[Data records]
· · ·

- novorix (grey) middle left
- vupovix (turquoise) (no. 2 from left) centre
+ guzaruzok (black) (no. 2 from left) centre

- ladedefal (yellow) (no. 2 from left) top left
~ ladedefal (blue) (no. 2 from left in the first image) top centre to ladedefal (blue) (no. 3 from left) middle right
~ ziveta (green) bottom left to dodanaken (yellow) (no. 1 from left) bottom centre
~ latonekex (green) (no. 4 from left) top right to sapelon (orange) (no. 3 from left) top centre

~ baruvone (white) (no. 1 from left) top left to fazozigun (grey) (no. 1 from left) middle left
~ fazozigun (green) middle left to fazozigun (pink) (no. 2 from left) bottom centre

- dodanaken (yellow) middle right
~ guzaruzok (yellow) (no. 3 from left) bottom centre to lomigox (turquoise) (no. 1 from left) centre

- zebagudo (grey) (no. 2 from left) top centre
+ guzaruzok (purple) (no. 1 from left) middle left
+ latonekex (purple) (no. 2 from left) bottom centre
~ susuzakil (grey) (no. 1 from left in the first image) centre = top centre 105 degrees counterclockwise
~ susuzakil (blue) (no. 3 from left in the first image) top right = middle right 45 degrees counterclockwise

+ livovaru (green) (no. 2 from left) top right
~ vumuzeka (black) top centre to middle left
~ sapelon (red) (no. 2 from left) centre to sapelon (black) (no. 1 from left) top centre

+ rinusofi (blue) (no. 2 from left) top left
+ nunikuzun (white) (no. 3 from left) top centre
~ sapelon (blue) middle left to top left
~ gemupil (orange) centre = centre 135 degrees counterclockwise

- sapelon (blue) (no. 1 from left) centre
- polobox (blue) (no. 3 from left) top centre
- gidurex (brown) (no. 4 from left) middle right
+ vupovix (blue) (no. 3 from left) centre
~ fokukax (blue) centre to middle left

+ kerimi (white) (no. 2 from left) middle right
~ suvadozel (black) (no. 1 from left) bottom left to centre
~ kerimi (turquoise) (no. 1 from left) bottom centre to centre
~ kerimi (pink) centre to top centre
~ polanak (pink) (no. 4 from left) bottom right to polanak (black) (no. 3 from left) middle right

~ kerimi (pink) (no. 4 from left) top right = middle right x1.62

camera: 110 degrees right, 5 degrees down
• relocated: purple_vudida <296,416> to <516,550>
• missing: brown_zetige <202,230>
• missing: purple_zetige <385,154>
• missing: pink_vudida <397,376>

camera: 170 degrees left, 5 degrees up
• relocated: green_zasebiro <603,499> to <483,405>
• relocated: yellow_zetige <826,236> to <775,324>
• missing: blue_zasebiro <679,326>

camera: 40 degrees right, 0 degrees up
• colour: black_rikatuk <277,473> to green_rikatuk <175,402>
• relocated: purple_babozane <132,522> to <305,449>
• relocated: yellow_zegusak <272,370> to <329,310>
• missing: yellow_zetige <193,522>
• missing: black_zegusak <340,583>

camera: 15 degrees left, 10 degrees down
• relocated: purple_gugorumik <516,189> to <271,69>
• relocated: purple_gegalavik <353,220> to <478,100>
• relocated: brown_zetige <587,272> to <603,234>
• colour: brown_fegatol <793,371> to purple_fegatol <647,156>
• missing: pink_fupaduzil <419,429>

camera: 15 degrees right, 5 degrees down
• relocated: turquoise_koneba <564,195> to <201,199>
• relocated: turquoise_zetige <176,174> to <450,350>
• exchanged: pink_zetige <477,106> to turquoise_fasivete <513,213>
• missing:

· · ·

→ **EXERCISE DESCRIPTION**:
Look above for the line containing "<296,416> to <516,550>"; copy from it through the last line, exactly, and nothing more.

→ **EXERCISE ANSWER**:
• relocated: purple_vudida <296,416> to <516,550>
• missing: brown_zetige <202,230>
• missing: purple_zetige <385,154>
• missing: pink_vudida <397,376>

camera: 170 degrees left, 5 degrees up
• relocated: green_zasebiro <603,499> to <483,405>
• relocated: yellow_zetige <826,236> to <775,324>
• missing: blue_zasebiro <679,326>

camera: 40 degrees right, 0 degrees up
• colour: black_rikatuk <277,473> to green_rikatuk <175,402>
• relocated: purple_babozane <132,522> to <305,449>
• relocated: yellow_zegusak <272,370> to <329,310>
• missing: yellow_zetige <193,522>
• missing: black_zegusak <340,583>

camera: 15 degrees left, 10 degrees down
• relocated: purple_gugorumik <516,189> to <271,69>
• relocated: purple_gegalavik <353,220> to <478,100>
• relocated: brown_zetige <587,272> to <603,234>
• colour: brown_fegatol <793,371> to purple_fegatol <647,156>
• missing: pink_fupaduzil <419,429>

camera: 15 degrees right, 5 degrees down
• relocated: turquoise_koneba <564,195> to <201,199>
• relocated: turquoise_zetige <176,174> to <450,350>
• exchanged: pink_zetige <477,106> to turquoise_fasivete <513,213>
• missing:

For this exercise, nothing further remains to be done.